Structured diff data
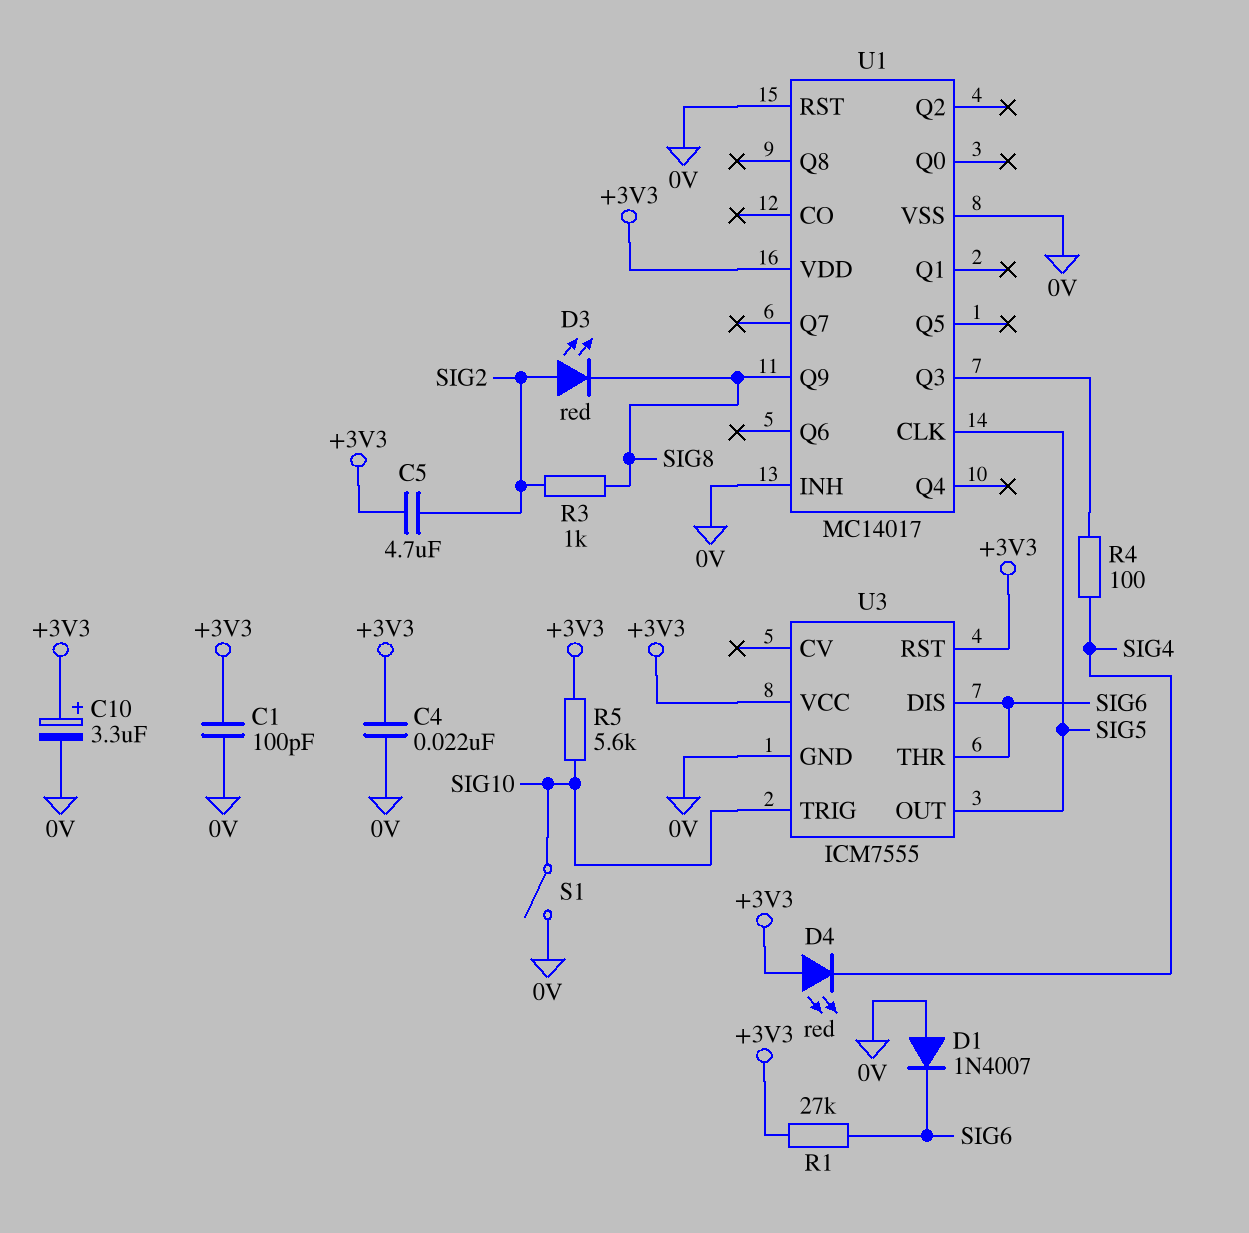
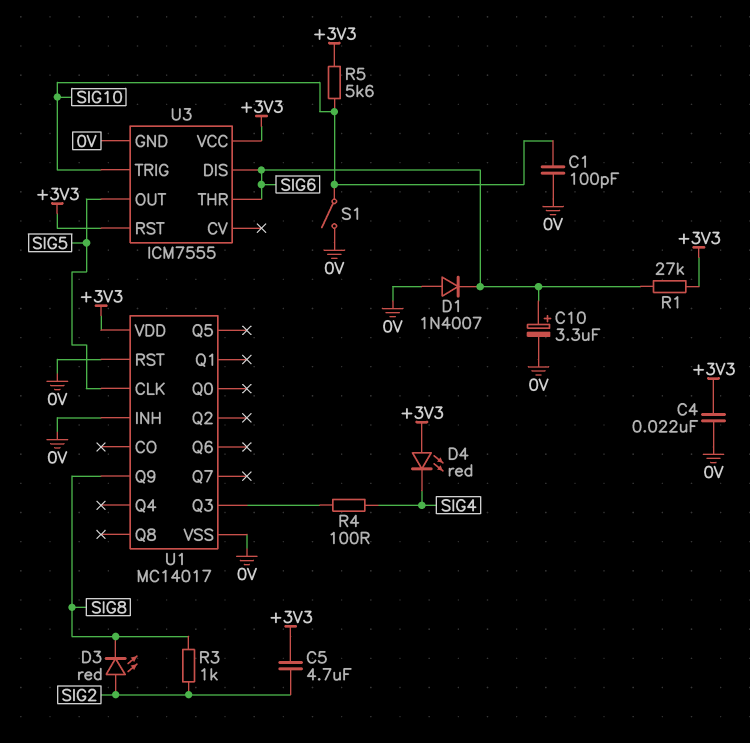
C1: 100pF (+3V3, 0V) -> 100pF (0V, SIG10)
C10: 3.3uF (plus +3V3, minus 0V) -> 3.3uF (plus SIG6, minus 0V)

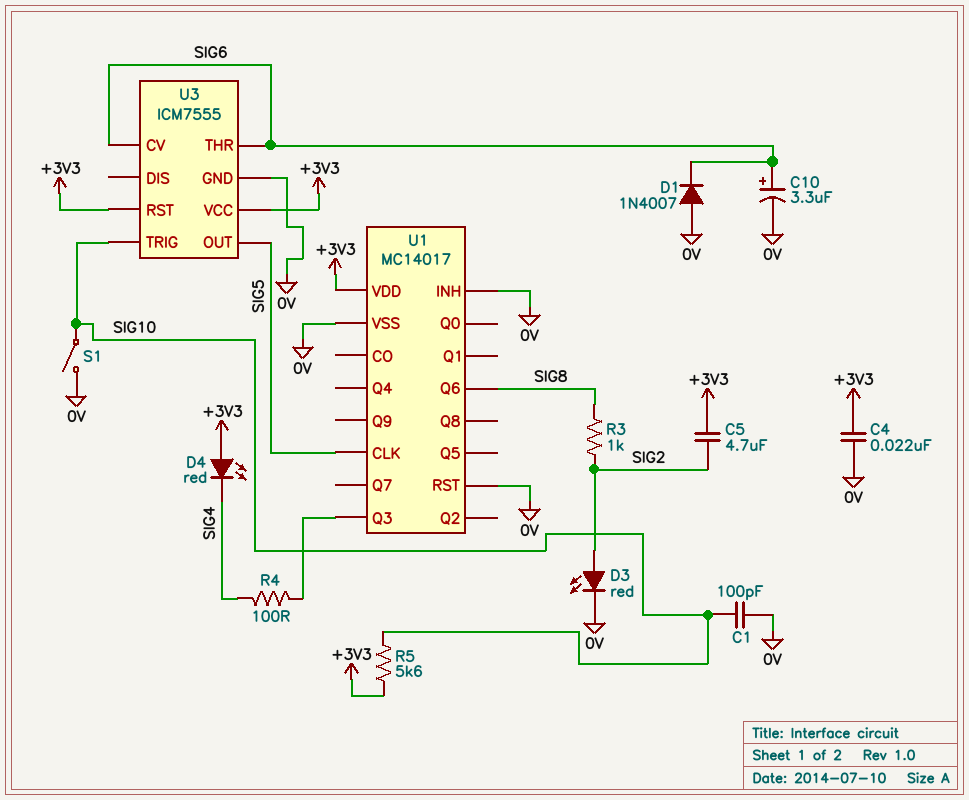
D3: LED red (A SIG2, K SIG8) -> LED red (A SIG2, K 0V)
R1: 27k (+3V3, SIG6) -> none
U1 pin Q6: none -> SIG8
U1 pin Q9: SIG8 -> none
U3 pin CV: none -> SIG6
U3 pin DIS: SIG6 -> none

__About this task__
From the data above, copy every line where "none" appears.

__Task response__
R1: 27k (+3V3, SIG6) -> none
U1 pin Q6: none -> SIG8
U1 pin Q9: SIG8 -> none
U3 pin CV: none -> SIG6
U3 pin DIS: SIG6 -> none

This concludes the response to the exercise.